Please copy every line from the following entries in which the word "orange" appears.

RECORDED INFORMATION Start Marker

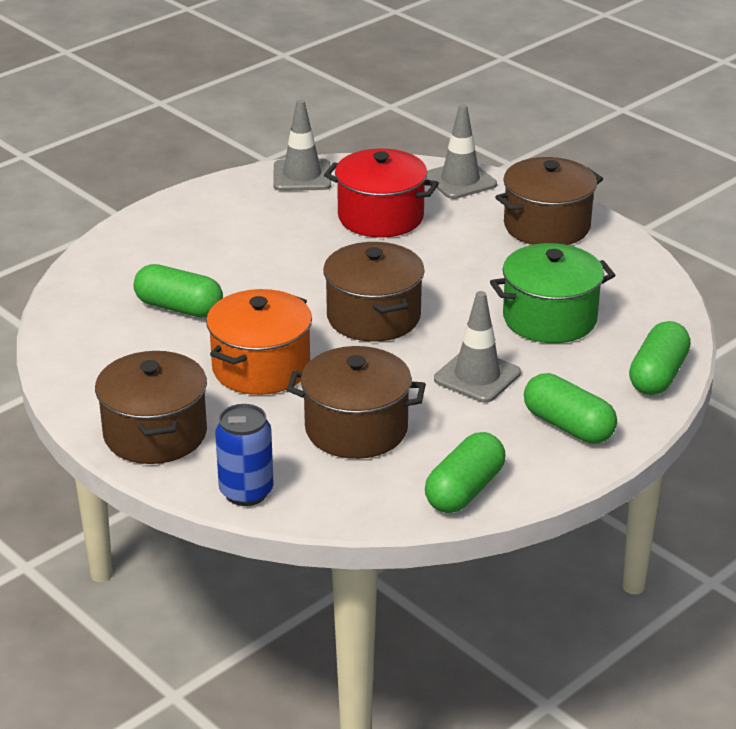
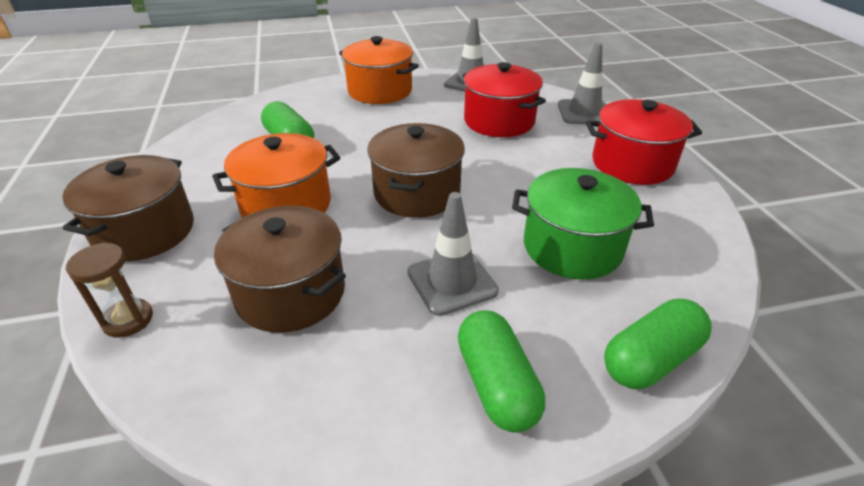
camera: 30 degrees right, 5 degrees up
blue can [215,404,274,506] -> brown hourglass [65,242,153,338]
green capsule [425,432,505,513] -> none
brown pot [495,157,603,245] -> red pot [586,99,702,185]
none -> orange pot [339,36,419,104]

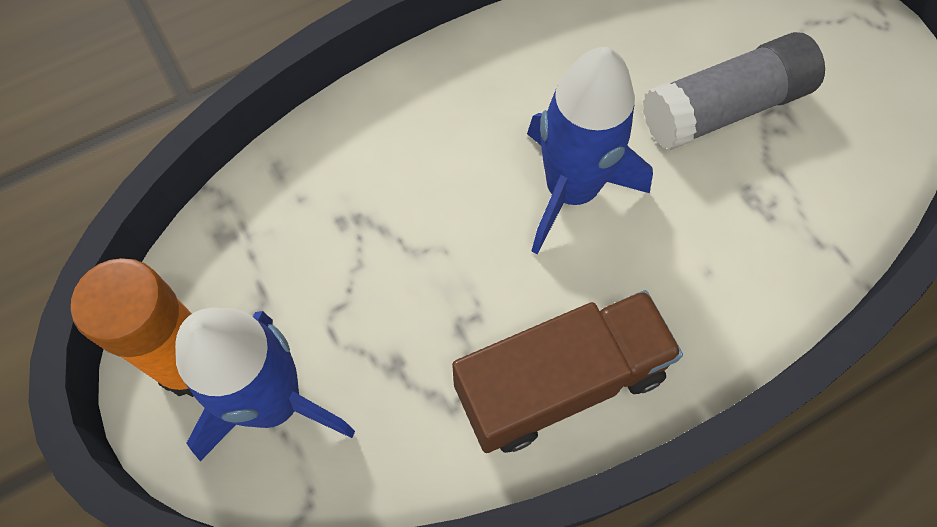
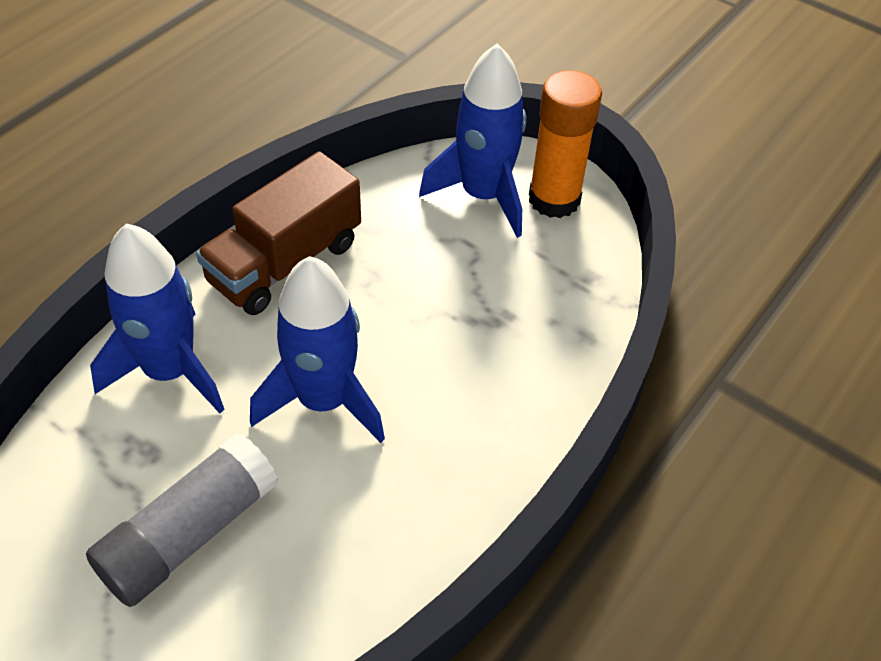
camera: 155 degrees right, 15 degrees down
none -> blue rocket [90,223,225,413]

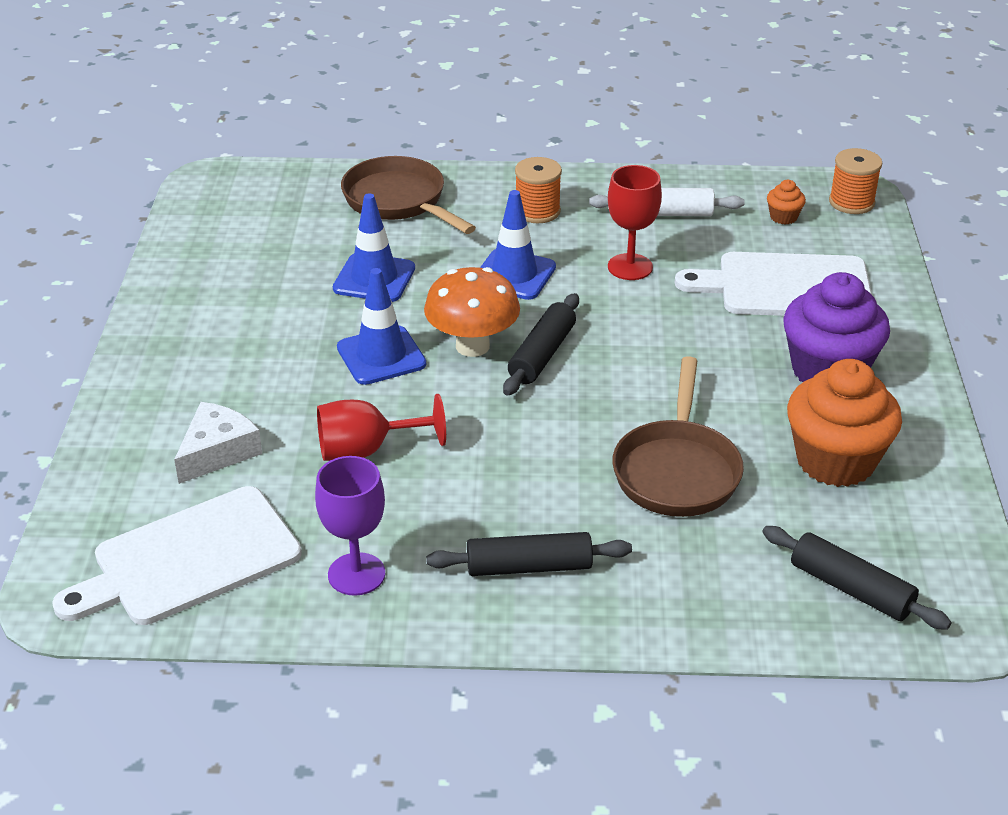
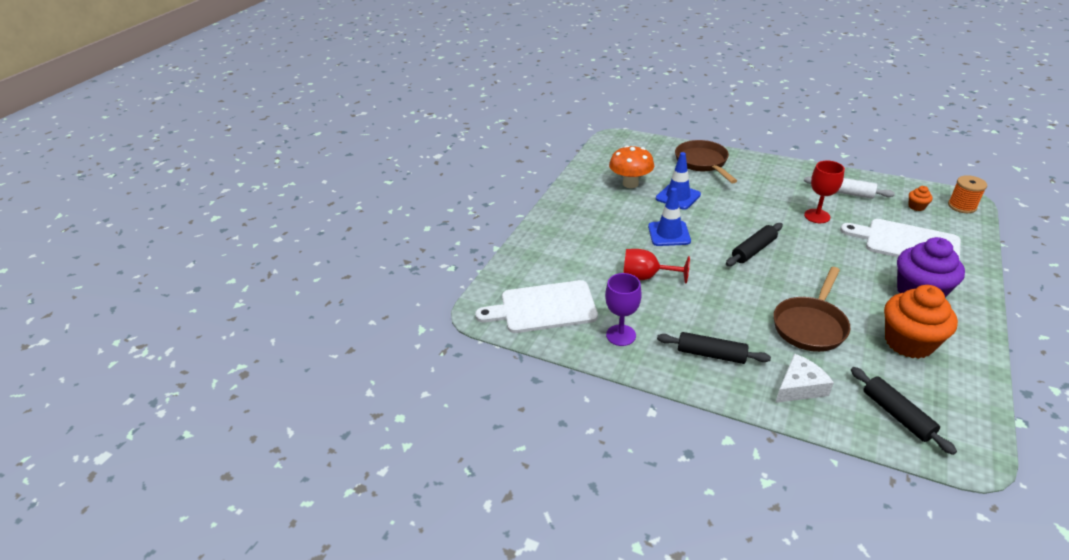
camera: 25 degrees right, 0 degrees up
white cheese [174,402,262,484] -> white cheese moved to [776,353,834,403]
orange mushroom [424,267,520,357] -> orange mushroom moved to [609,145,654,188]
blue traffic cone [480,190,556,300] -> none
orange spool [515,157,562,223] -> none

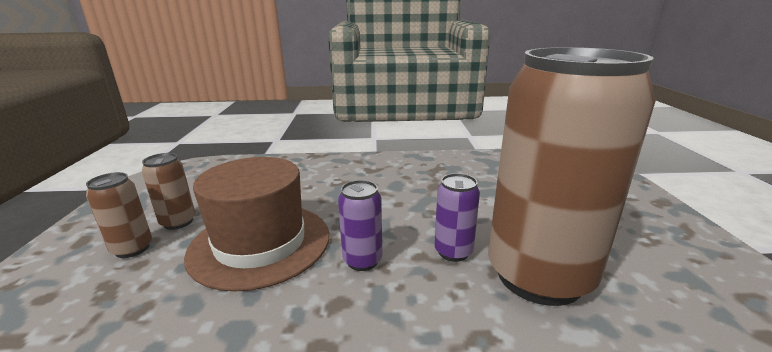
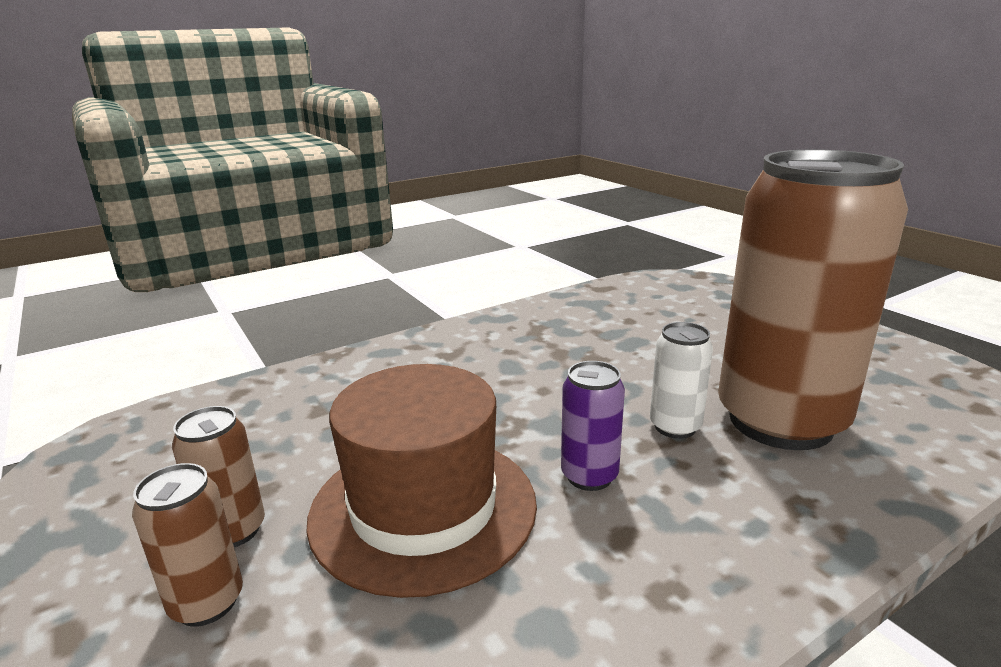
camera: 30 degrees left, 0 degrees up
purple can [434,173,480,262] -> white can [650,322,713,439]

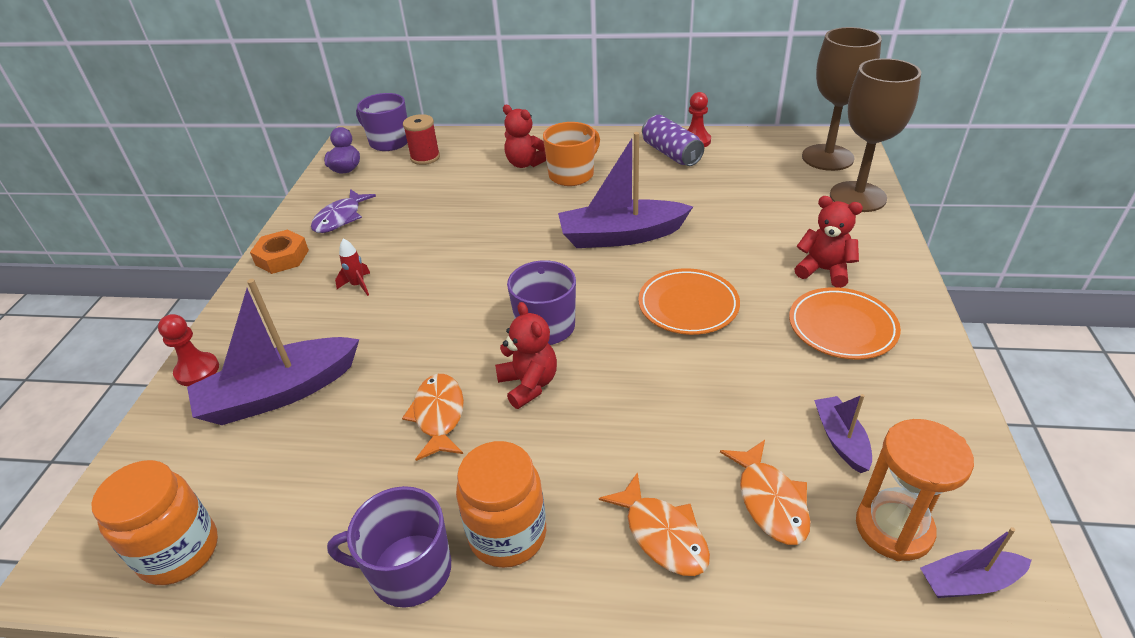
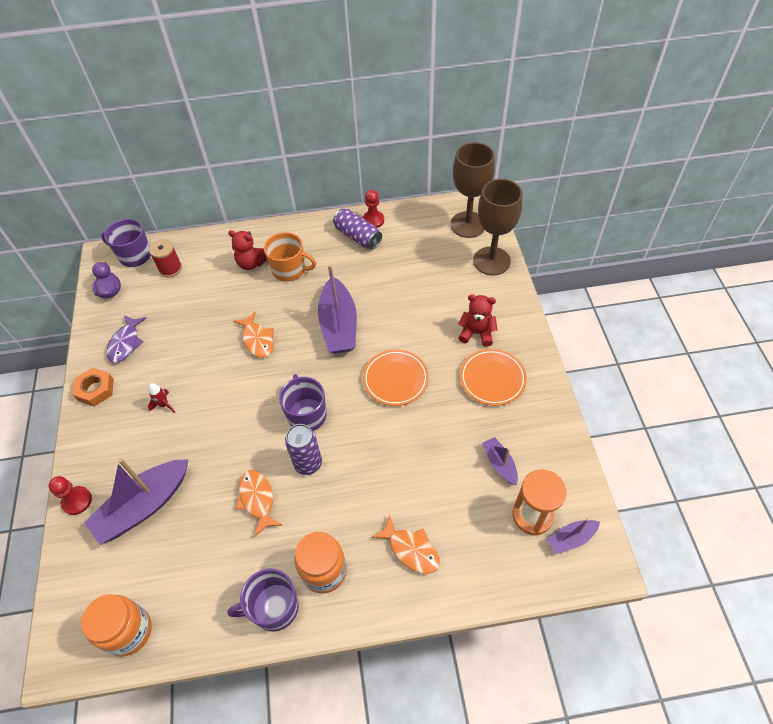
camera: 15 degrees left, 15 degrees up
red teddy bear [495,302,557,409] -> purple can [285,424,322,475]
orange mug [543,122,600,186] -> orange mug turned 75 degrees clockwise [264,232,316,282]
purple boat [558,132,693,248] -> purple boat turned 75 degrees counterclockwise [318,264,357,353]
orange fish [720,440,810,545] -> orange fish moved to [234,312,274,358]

RECORDED INFORMATION End Marker

▸ **OUTPUT OF THE EXERCISE**
none -> orange pot [339,36,419,104]
orange mushroom [424,267,520,357] -> orange mushroom moved to [609,145,654,188]
orange spool [515,157,562,223] -> none
orange mug [543,122,600,186] -> orange mug turned 75 degrees clockwise [264,232,316,282]
orange fish [720,440,810,545] -> orange fish moved to [234,312,274,358]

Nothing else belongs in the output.